■ **Work instructions**
Repeat exactly every line that comes at or after the line containing "D1: diode BAV21", through the end of the entries below.

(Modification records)
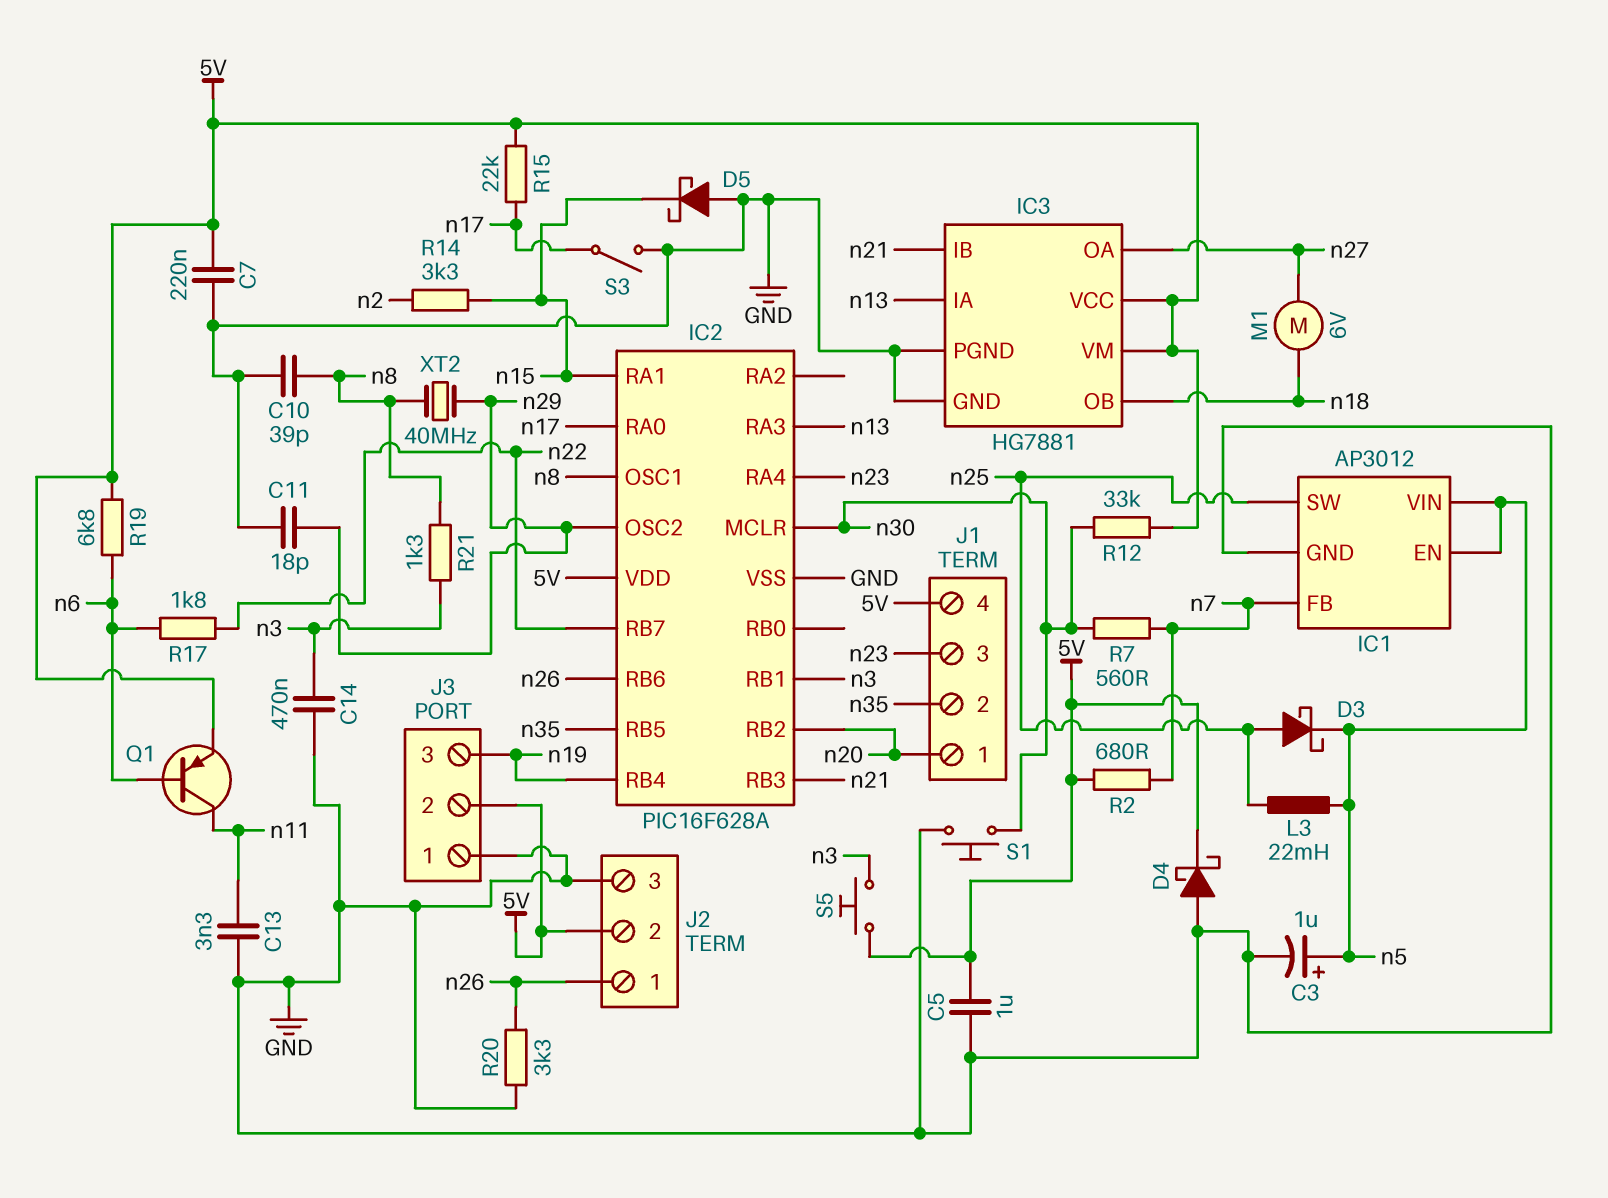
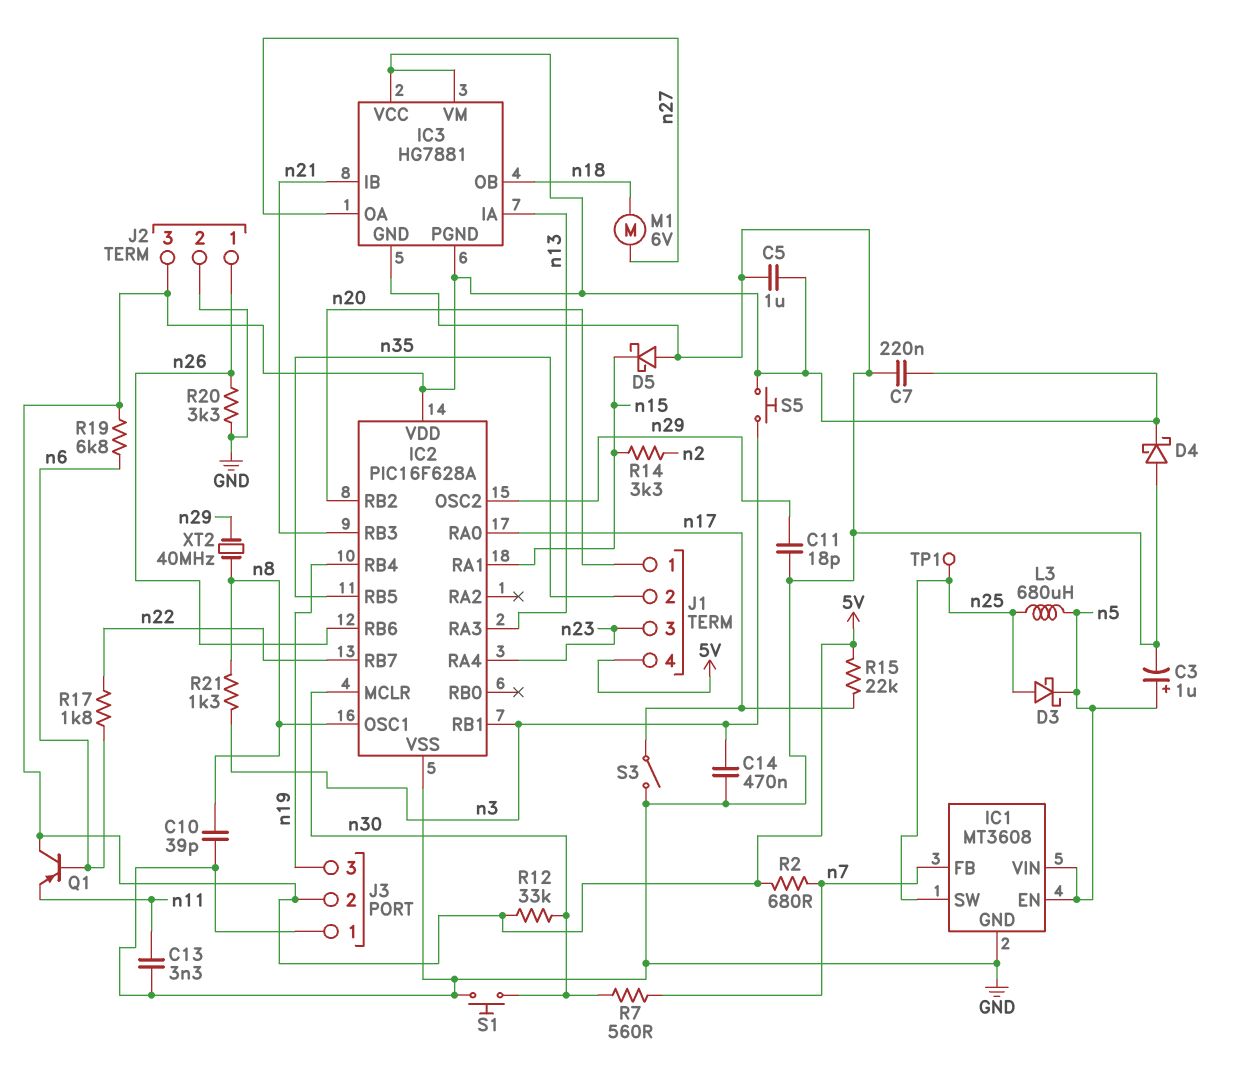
IC1: AP3012 -> MT3608
IC3 pin PGND: GND -> 5V
J2 pin 2: 5V -> GND
J2 pin 3: GND -> 5V
L3: 22mH (n5, n25) -> 680uH (n5, n25)
Q1: PNP (B n6, C n11, E 5V) -> PNP (B n6, C 5V, E n11)
TP1: none -> test point (n25)

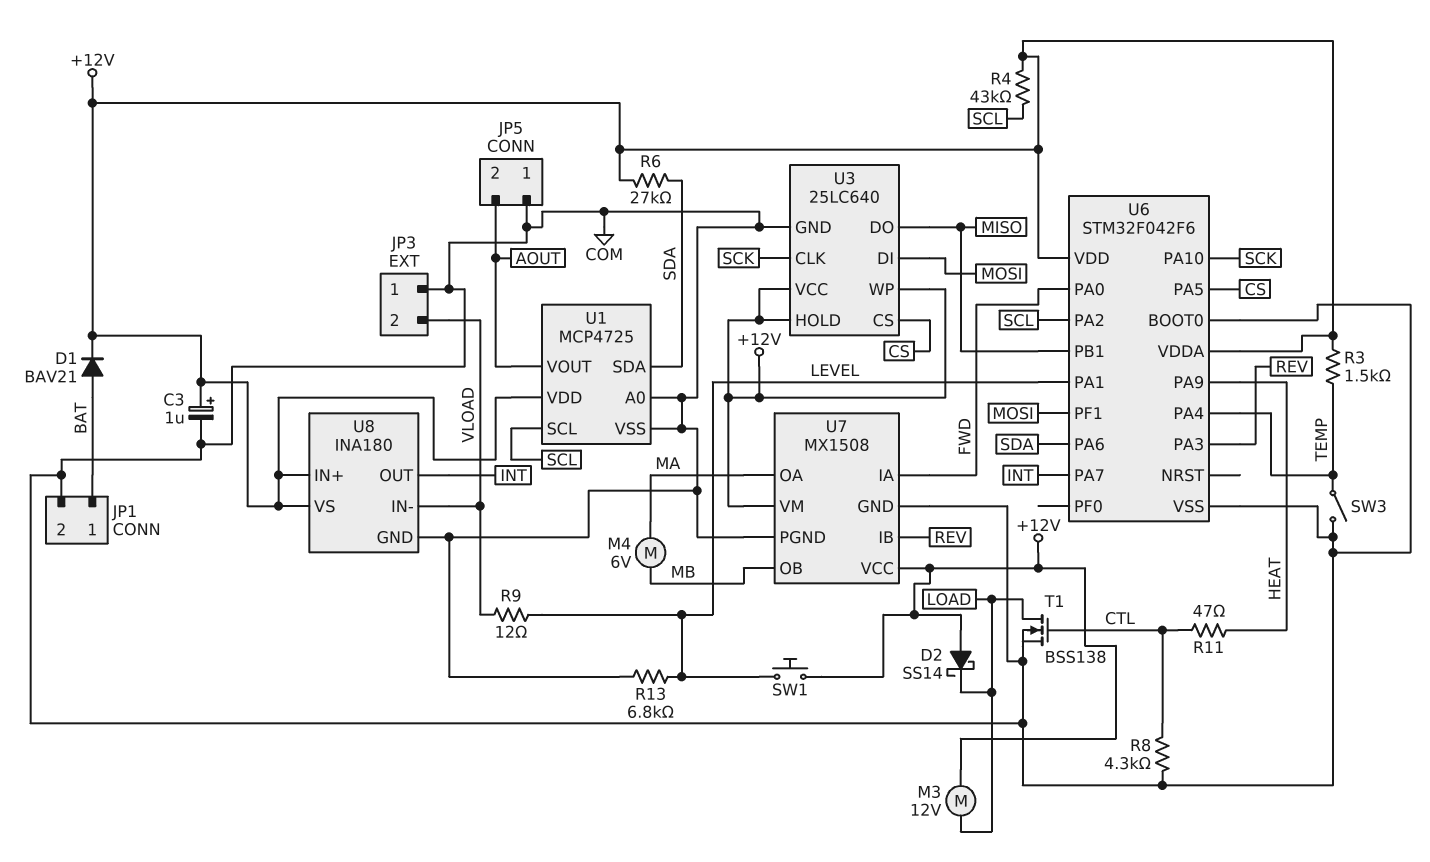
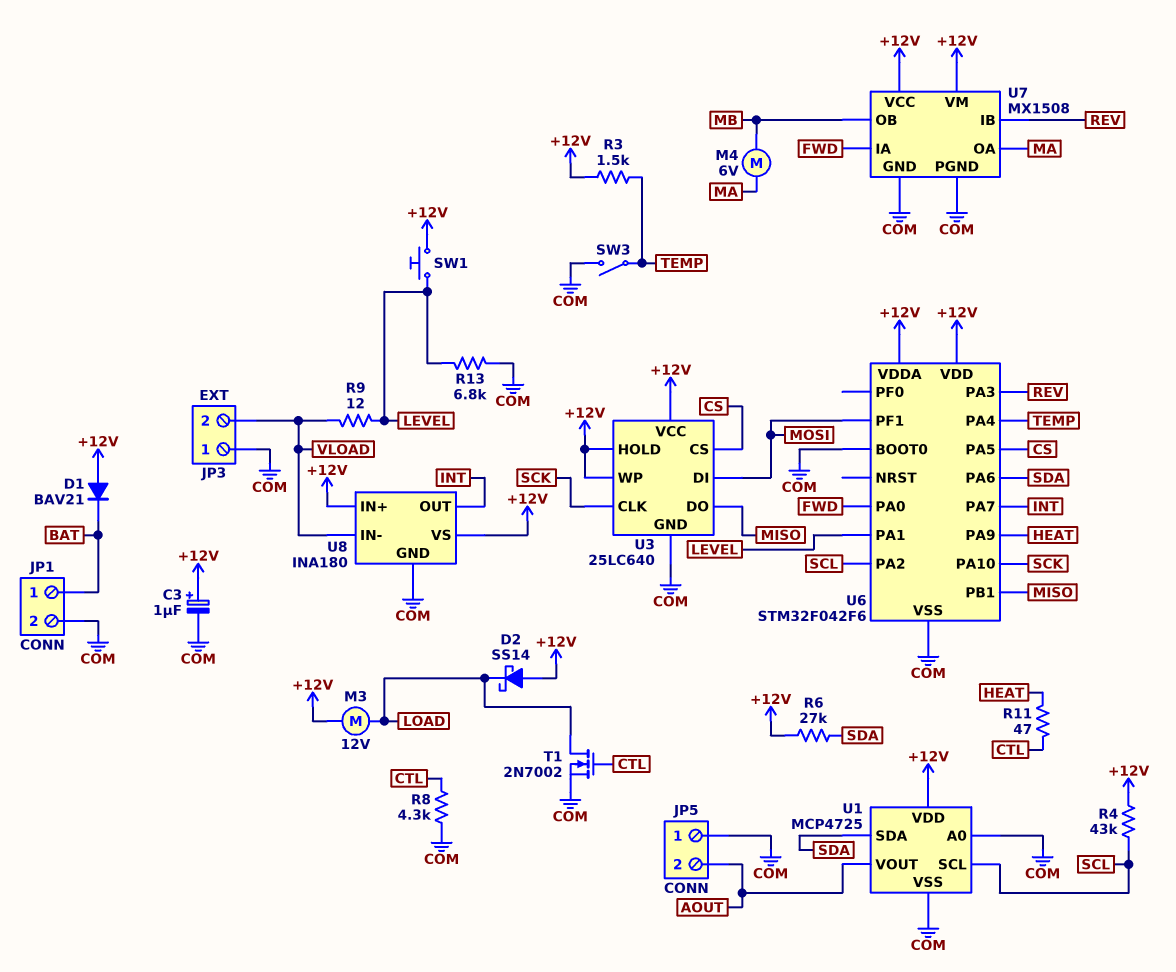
D1: diode BAV21 (A BAT, K +12V) -> diode BAV21 (A +12V, K BAT)
T1: NMOS BSS138 (G CTL, D LOAD, S COM) -> NMOS 2N7002 (G CTL, D LOAD, S COM)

■ **Task solution**
D1: diode BAV21 (A BAT, K +12V) -> diode BAV21 (A +12V, K BAT)
T1: NMOS BSS138 (G CTL, D LOAD, S COM) -> NMOS 2N7002 (G CTL, D LOAD, S COM)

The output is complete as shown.